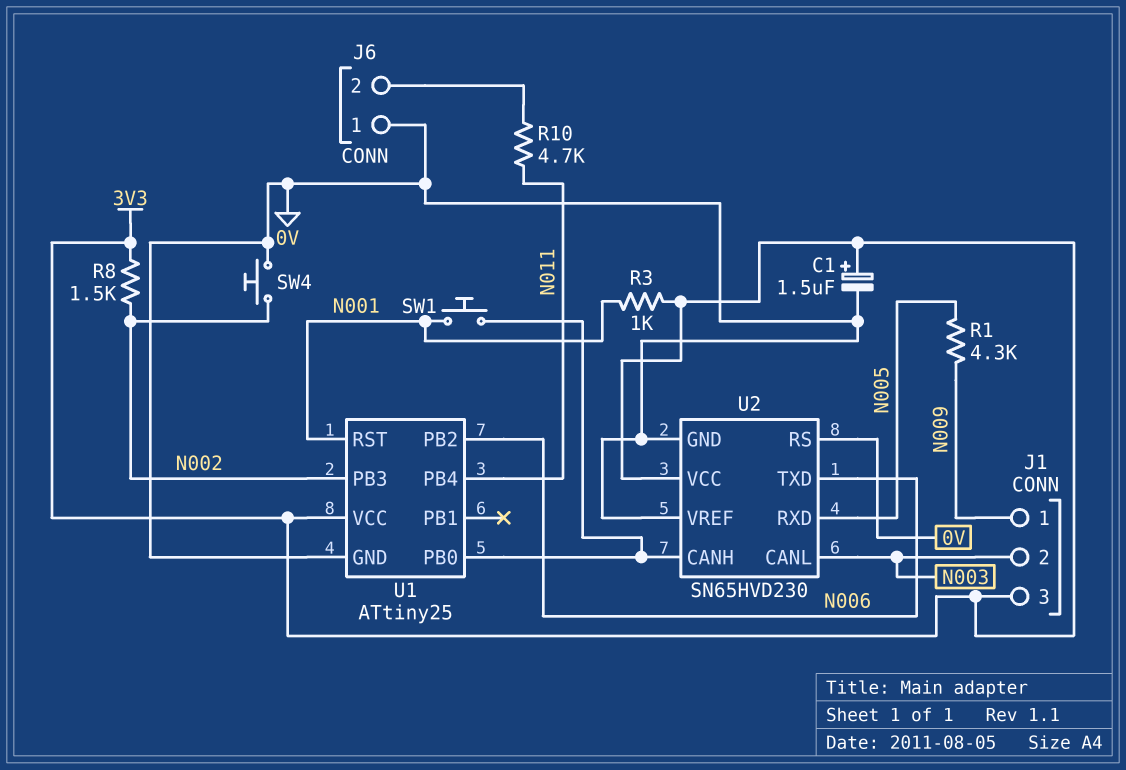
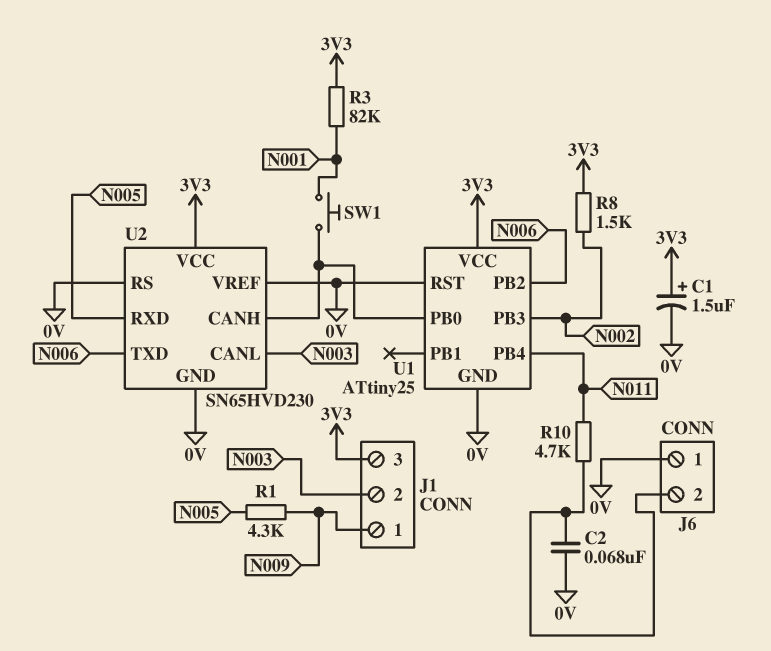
C2: none -> 68nF (0V, J6/2)
R3: 1k (3V3, N001) -> 82k (3V3, N001)
SW4: button (0V, N002) -> none
U1 pin RST: N001 -> 0V

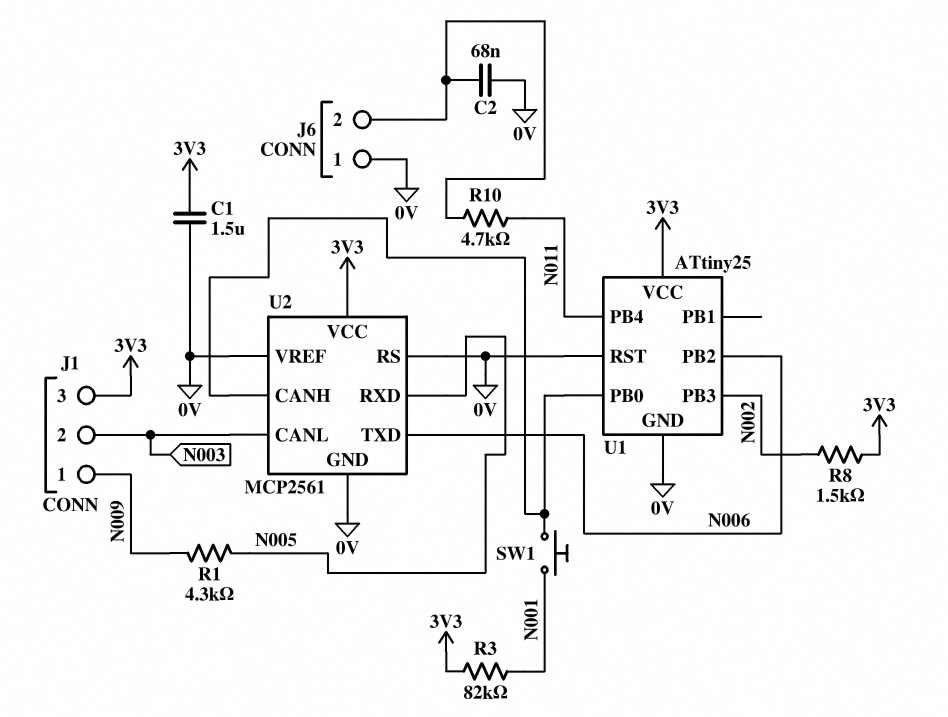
C1: 1.5uF (plus 3V3, minus 0V) -> 1.5uF (0V, 3V3)
U2: SN65HVD230 -> MCP2561

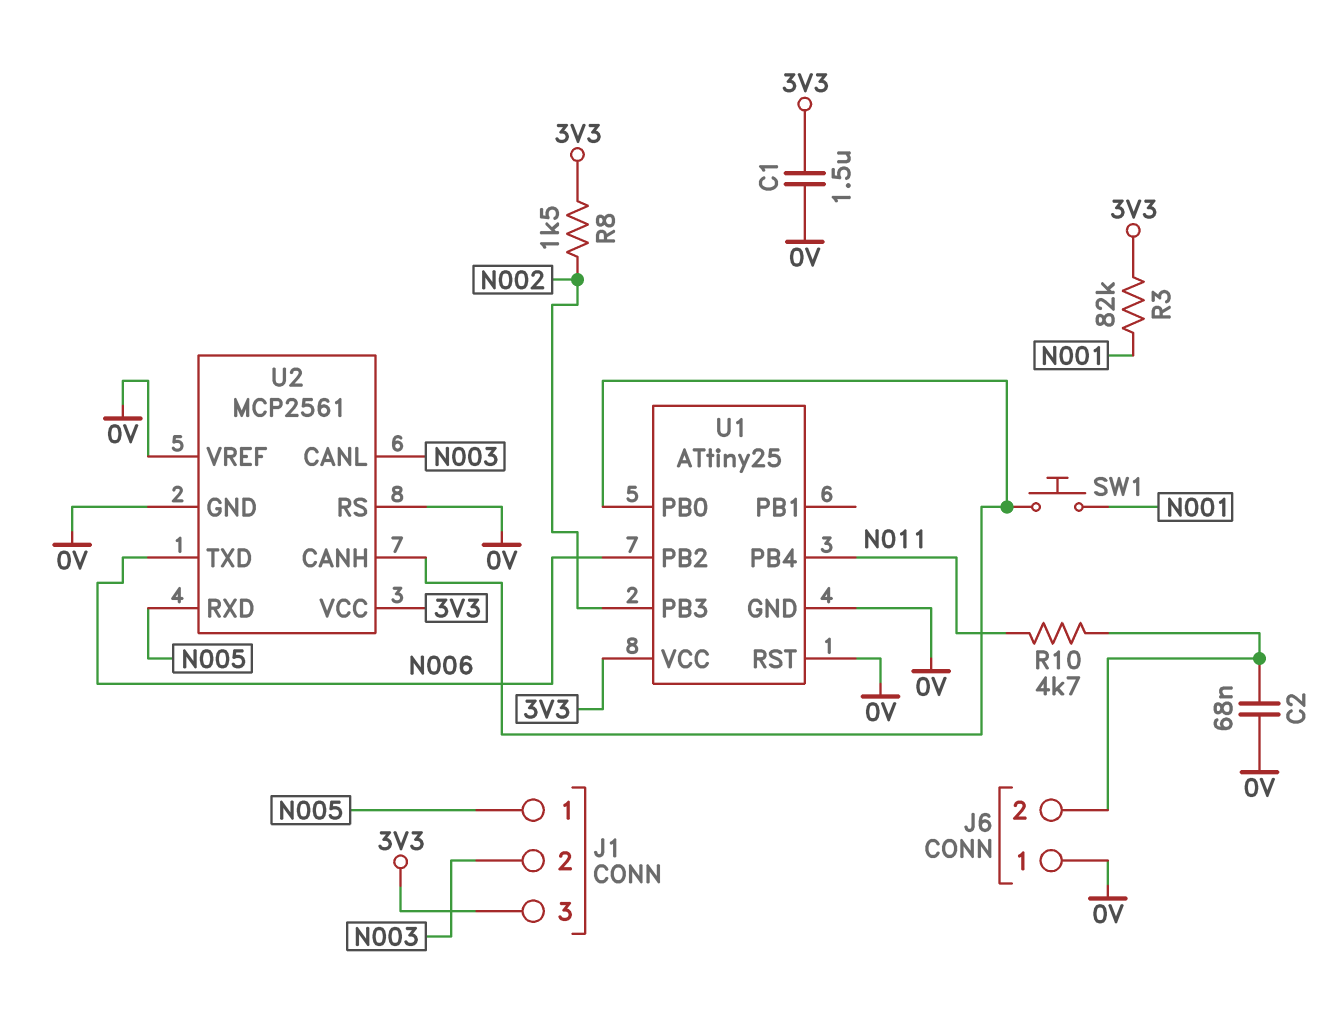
J1 pin 1: N009 -> N005
R1: 4.3k (N005, N009) -> none

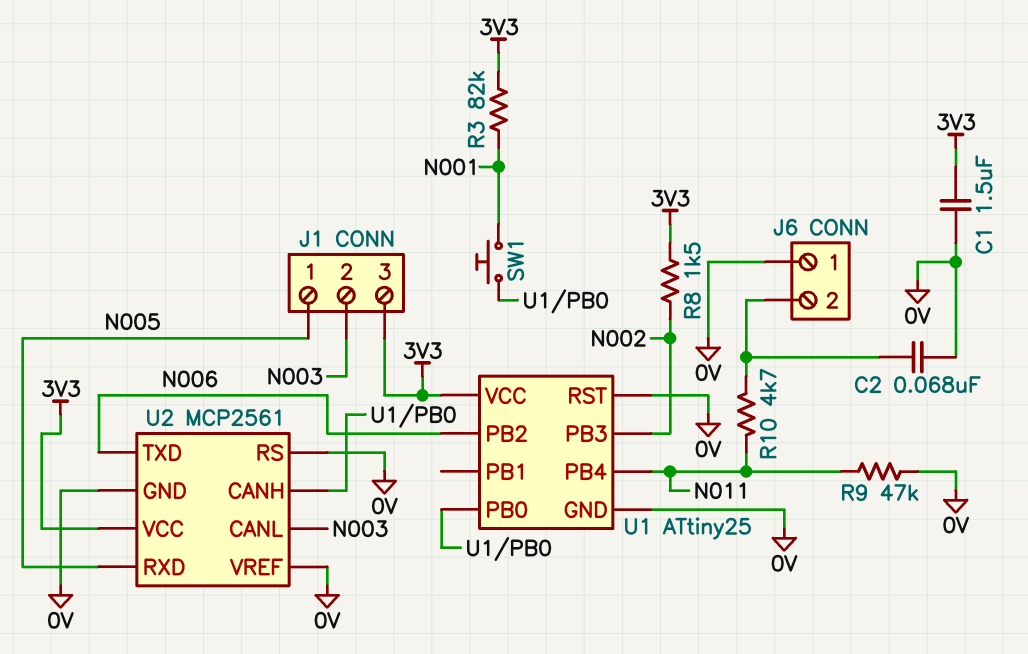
R9: none -> 47k (0V, N011)

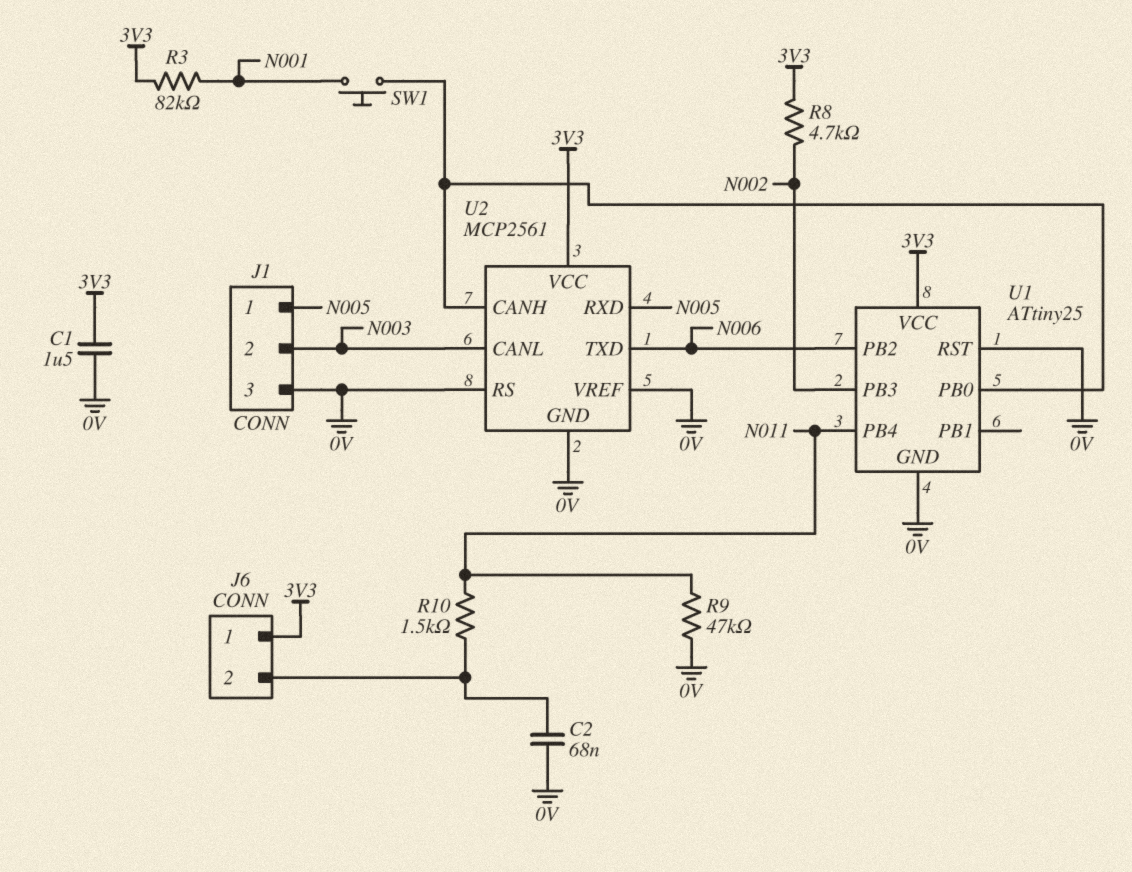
J1 pin 3: 3V3 -> 0V
J6 pin 1: 0V -> 3V3
R8: 1.5k (3V3, N002) -> 4.7k (3V3, N002)
R10: 4.7k (J6/2, N011) -> 1.5k (J6/2, N011)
################
**Problem statement**
Line by line, write out the records above exactly, skipping the pictures.

**Finished exercise**
C2: none -> 68nF (0V, J6/2)
R3: 1k (3V3, N001) -> 82k (3V3, N001)
SW4: button (0V, N002) -> none
U1 pin RST: N001 -> 0V

C1: 1.5uF (plus 3V3, minus 0V) -> 1.5uF (0V, 3V3)
U2: SN65HVD230 -> MCP2561

J1 pin 1: N009 -> N005
R1: 4.3k (N005, N009) -> none

R9: none -> 47k (0V, N011)

J1 pin 3: 3V3 -> 0V
J6 pin 1: 0V -> 3V3
R8: 1.5k (3V3, N002) -> 4.7k (3V3, N002)
R10: 4.7k (J6/2, N011) -> 1.5k (J6/2, N011)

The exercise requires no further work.